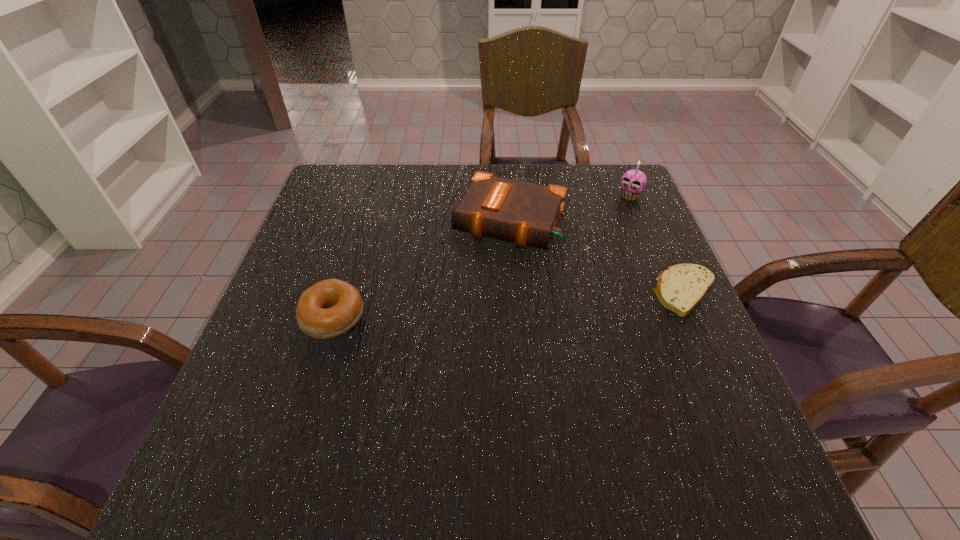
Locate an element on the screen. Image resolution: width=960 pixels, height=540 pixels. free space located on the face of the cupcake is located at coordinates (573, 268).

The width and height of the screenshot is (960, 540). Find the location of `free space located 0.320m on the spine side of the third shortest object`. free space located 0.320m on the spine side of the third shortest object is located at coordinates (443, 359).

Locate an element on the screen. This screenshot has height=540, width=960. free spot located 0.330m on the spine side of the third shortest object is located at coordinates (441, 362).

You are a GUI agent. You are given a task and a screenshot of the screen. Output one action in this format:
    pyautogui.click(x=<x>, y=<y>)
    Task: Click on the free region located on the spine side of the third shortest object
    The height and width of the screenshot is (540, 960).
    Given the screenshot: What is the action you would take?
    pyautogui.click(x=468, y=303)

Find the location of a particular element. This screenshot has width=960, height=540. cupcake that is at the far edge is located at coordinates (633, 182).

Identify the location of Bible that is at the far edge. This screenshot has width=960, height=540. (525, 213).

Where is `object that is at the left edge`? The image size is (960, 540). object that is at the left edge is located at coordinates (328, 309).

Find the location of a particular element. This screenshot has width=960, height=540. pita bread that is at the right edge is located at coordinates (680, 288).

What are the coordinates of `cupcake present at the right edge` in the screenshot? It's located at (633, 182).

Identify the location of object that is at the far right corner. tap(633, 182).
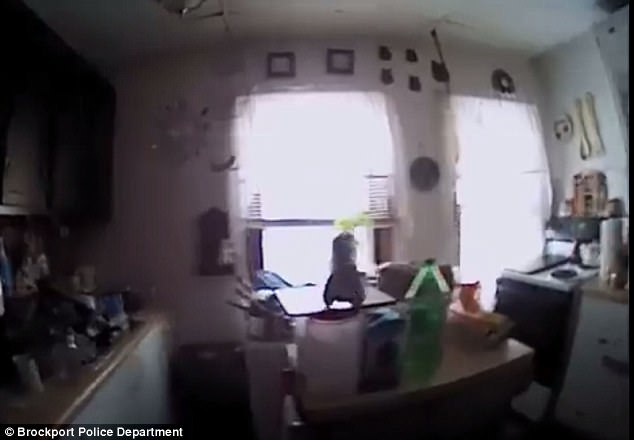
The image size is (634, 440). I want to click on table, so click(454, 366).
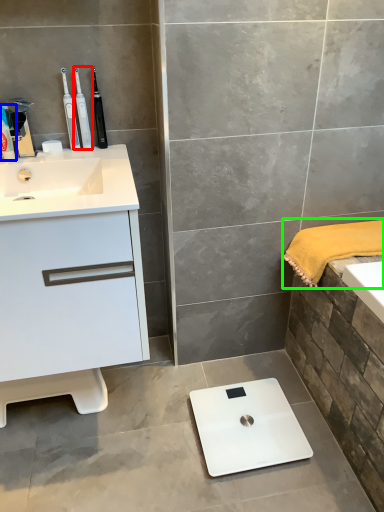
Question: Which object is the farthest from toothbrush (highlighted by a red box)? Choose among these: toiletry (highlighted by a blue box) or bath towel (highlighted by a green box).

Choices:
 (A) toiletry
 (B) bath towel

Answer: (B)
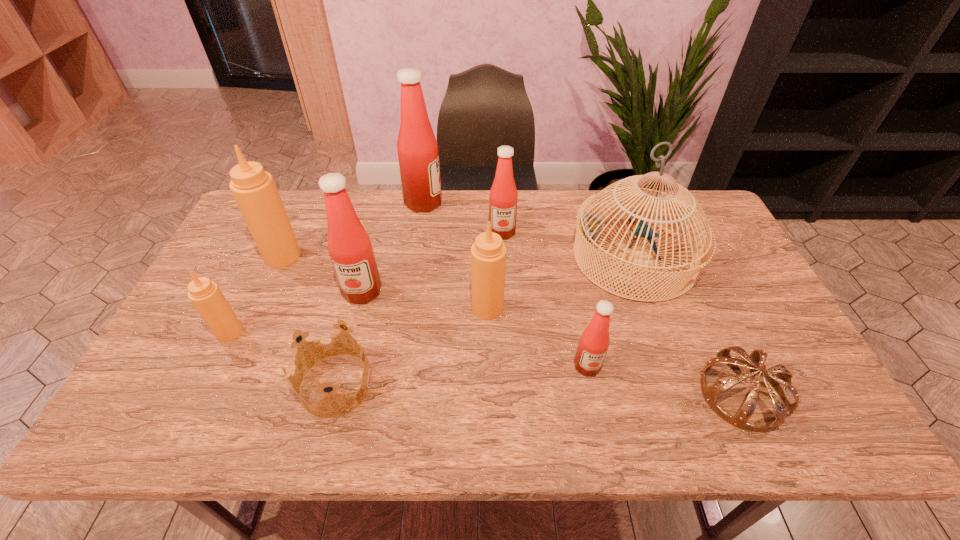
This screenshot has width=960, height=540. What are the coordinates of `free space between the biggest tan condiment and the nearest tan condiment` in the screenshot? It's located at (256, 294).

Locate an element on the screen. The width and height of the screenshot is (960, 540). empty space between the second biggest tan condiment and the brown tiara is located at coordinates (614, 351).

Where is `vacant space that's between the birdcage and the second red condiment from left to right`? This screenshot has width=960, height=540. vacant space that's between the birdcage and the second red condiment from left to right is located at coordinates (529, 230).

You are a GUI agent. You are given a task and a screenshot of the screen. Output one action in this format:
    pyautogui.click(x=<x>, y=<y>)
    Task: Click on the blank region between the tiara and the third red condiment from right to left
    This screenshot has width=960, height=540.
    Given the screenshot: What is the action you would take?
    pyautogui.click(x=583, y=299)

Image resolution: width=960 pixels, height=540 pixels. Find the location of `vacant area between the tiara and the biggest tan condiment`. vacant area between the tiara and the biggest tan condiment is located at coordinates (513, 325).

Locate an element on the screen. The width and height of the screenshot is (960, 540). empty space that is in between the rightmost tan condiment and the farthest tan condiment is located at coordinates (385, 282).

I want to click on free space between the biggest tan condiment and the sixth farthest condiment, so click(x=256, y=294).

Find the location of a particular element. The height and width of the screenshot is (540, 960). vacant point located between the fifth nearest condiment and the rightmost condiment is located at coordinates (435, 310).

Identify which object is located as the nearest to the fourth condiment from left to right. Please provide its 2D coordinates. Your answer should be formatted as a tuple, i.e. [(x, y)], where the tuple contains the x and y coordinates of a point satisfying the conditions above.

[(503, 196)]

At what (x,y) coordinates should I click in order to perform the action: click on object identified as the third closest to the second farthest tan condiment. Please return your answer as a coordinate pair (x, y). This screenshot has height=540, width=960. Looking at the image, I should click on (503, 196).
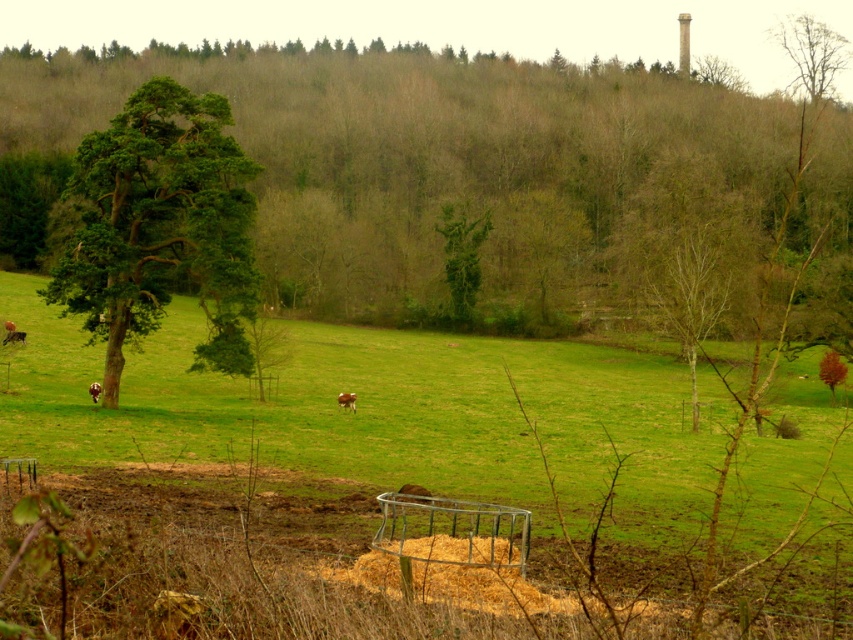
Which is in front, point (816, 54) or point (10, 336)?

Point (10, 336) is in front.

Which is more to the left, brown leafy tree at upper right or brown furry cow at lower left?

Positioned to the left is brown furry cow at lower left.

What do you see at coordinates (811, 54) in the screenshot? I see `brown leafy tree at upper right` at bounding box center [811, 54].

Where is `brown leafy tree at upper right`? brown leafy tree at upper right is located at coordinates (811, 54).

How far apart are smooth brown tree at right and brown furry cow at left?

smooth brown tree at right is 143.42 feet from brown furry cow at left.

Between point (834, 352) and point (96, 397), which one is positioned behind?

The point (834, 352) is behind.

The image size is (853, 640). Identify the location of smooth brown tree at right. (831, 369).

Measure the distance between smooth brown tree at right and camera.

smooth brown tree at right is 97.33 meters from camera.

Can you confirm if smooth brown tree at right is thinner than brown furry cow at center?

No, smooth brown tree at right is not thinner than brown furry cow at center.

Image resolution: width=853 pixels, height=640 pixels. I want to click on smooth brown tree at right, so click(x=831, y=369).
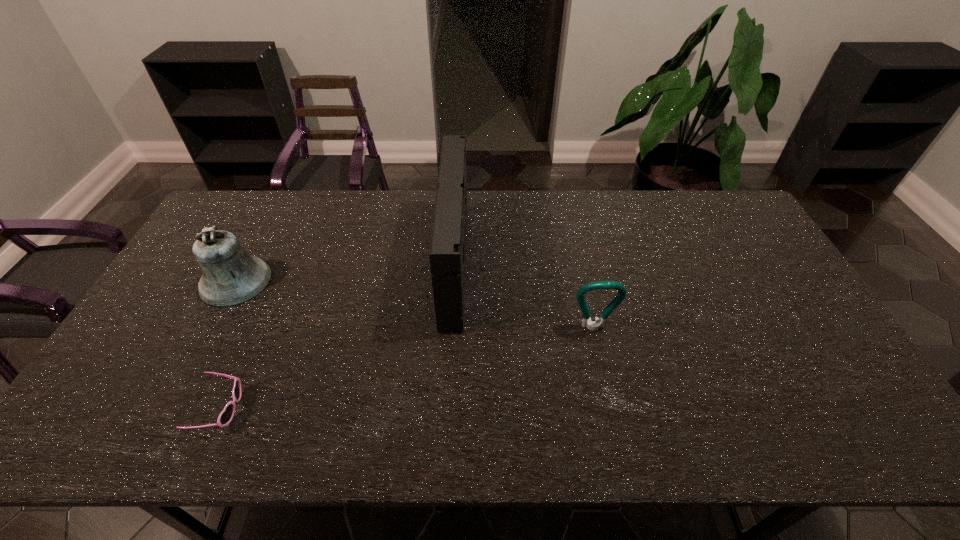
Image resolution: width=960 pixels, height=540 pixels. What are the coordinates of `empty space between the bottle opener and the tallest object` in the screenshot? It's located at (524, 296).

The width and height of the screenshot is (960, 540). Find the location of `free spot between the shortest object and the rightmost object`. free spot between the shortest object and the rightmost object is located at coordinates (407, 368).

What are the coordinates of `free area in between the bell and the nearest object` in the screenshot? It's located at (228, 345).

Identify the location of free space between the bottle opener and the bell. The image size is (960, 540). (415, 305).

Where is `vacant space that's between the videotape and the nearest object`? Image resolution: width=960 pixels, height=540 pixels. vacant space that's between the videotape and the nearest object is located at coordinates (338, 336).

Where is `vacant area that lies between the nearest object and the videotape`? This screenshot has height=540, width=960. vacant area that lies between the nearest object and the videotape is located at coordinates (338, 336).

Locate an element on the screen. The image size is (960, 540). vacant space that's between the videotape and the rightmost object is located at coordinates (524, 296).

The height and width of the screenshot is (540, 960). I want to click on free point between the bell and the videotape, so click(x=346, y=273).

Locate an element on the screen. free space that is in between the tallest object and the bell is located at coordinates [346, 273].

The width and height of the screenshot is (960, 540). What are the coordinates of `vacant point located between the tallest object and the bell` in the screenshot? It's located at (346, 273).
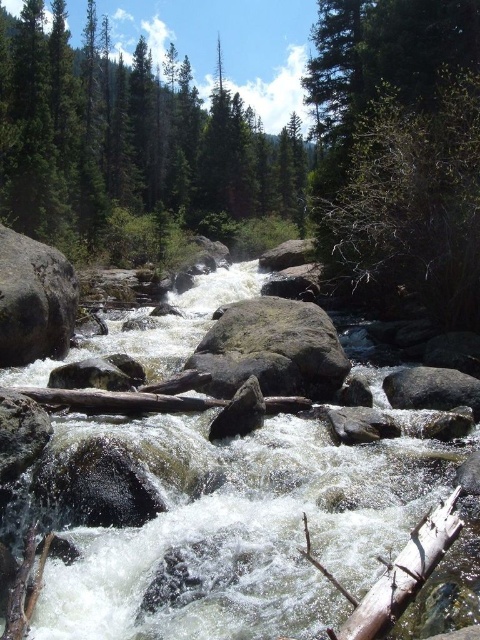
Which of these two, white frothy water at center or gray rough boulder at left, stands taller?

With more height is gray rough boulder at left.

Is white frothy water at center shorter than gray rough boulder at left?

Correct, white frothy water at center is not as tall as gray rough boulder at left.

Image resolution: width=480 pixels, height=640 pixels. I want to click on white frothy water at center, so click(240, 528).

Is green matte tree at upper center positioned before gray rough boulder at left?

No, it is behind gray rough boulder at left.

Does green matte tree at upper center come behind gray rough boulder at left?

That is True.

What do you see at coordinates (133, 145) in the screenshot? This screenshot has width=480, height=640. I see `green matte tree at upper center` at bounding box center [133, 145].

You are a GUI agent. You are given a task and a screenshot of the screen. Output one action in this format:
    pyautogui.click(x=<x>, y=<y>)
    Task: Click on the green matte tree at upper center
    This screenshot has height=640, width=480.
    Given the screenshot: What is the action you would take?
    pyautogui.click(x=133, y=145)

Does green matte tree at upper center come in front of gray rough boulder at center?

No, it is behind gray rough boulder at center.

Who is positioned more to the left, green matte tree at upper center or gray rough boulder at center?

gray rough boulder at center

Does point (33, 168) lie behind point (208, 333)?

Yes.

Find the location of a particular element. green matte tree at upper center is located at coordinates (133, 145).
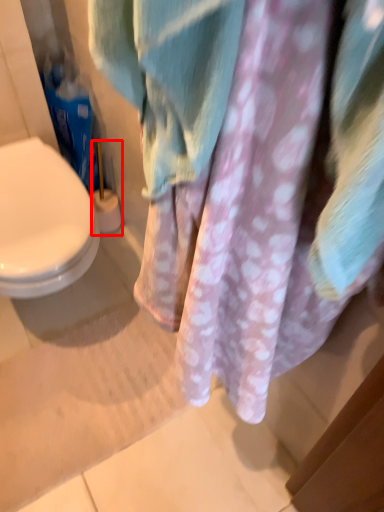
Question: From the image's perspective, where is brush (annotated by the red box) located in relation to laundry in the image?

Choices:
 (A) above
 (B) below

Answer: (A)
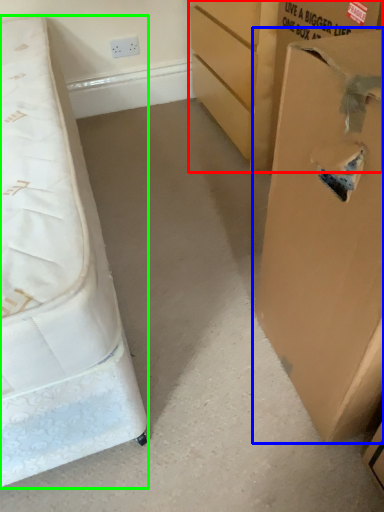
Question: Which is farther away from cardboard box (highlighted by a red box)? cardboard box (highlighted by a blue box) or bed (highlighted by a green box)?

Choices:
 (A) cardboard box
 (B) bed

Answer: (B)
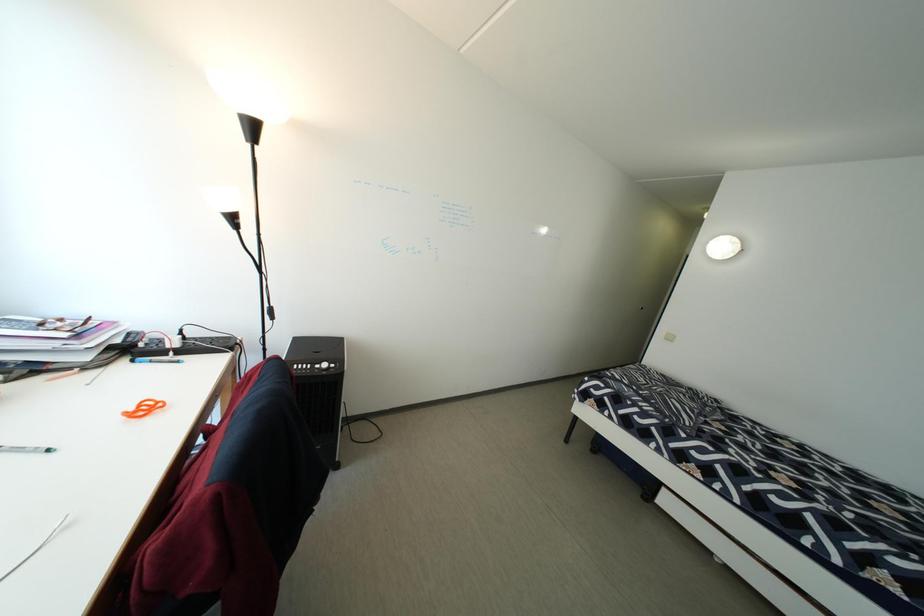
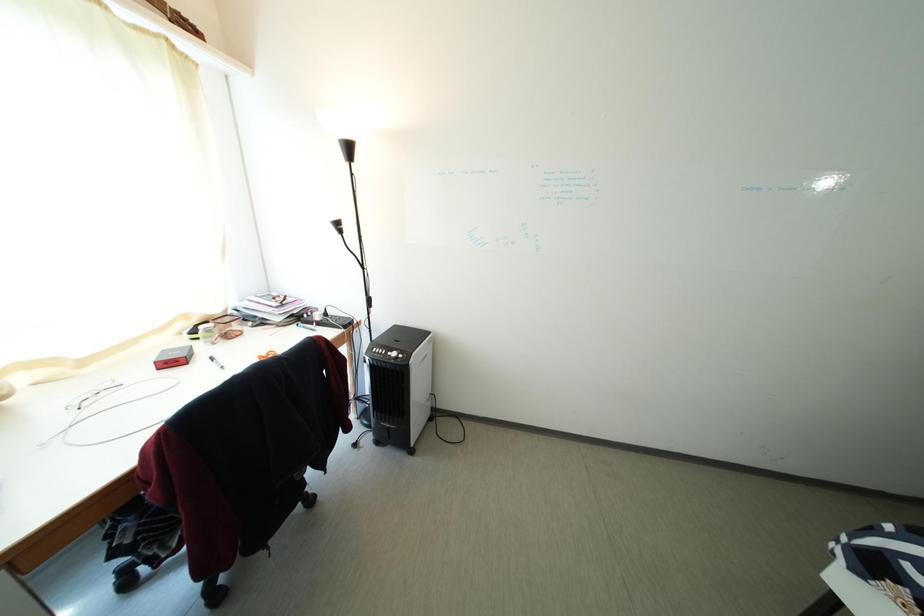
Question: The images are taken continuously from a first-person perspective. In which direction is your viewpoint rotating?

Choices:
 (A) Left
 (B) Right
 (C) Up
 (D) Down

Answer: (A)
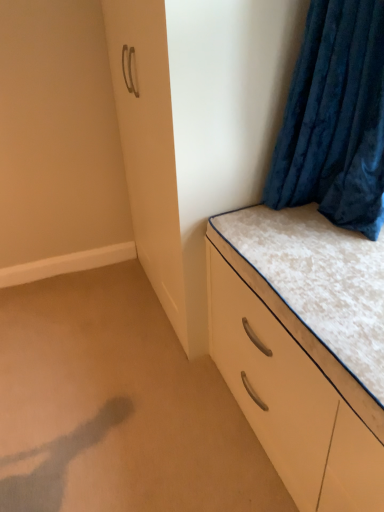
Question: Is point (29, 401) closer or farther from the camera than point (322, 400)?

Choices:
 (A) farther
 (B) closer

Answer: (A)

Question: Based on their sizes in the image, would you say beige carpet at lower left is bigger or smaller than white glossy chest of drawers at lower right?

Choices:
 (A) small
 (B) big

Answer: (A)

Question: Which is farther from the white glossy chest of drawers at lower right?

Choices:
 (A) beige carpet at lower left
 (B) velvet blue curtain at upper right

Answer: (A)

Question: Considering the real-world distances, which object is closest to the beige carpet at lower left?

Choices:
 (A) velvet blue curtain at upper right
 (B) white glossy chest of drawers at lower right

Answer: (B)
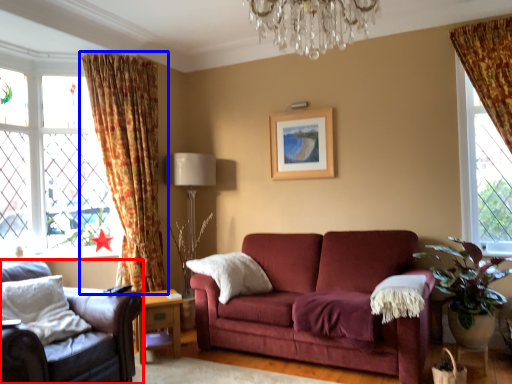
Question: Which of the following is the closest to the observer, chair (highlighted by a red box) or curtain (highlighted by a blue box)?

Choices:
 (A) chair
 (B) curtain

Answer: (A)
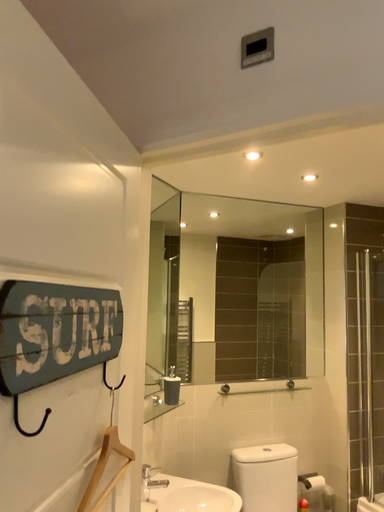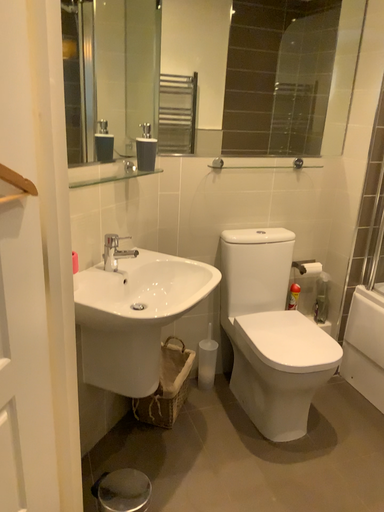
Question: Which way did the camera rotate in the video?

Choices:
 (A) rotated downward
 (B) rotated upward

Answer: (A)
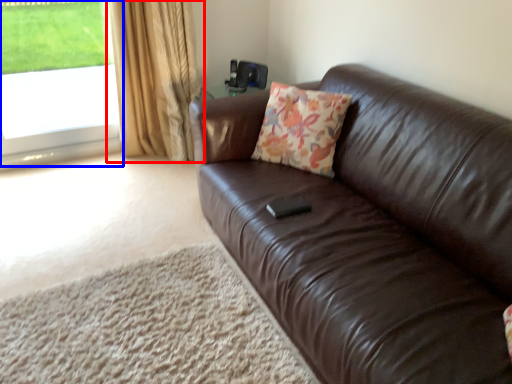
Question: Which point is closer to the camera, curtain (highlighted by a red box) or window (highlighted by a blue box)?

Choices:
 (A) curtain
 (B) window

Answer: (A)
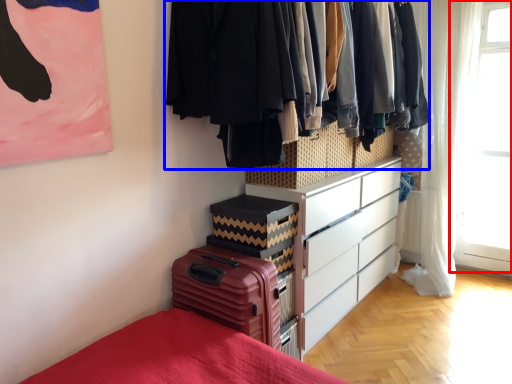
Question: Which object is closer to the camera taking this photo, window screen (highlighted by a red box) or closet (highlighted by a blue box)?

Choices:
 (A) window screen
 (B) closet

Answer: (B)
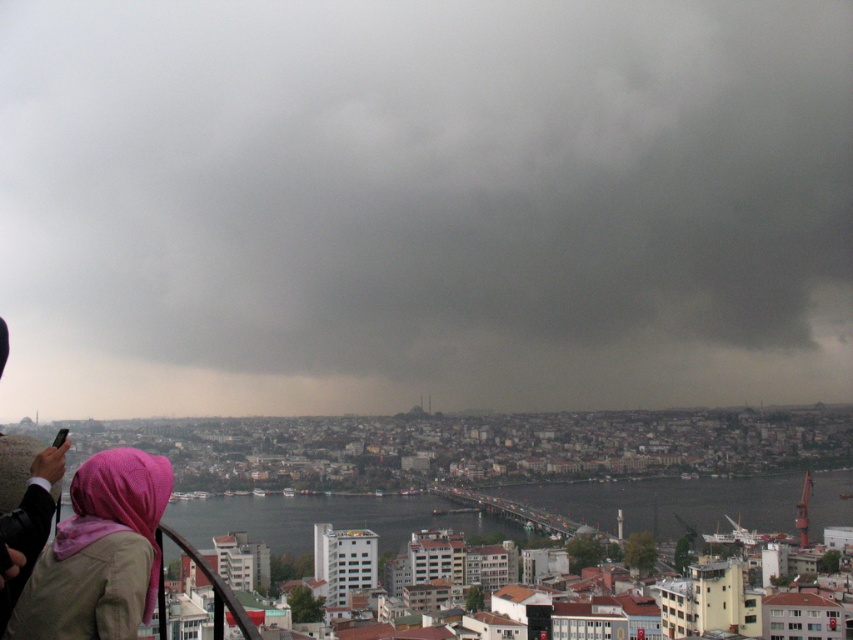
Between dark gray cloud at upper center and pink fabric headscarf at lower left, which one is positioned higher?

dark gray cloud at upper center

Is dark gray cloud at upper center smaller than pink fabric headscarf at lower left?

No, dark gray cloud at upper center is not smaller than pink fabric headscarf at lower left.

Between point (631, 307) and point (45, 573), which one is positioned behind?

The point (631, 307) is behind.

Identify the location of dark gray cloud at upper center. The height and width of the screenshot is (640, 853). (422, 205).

■ **Directions**:
Please copy the records from the line containing "videotape is located at coordinates (338, 336)." through the line containing "Correct, white frothy", leaving out the picture.

■ **Full response**:
Where is `vacant area that lies between the nearest object and the videotape`? This screenshot has height=540, width=960. vacant area that lies between the nearest object and the videotape is located at coordinates (338, 336).

Locate an element on the screen. The image size is (960, 540). vacant space that's between the videotape and the rightmost object is located at coordinates (524, 296).

The height and width of the screenshot is (540, 960). I want to click on free point between the bell and the videotape, so click(x=346, y=273).

Locate an element on the screen. free space that is in between the tallest object and the bell is located at coordinates [346, 273].

The width and height of the screenshot is (960, 540). What are the coordinates of `vacant point located between the tallest object and the bell` in the screenshot? It's located at (346, 273).
Which of these two, white frothy water at center or gray rough boulder at left, stands taller?

With more height is gray rough boulder at left.

Is white frothy water at center shorter than gray rough boulder at left?

Correct, white frothy water at center is not as tall as gray rough boulder at left.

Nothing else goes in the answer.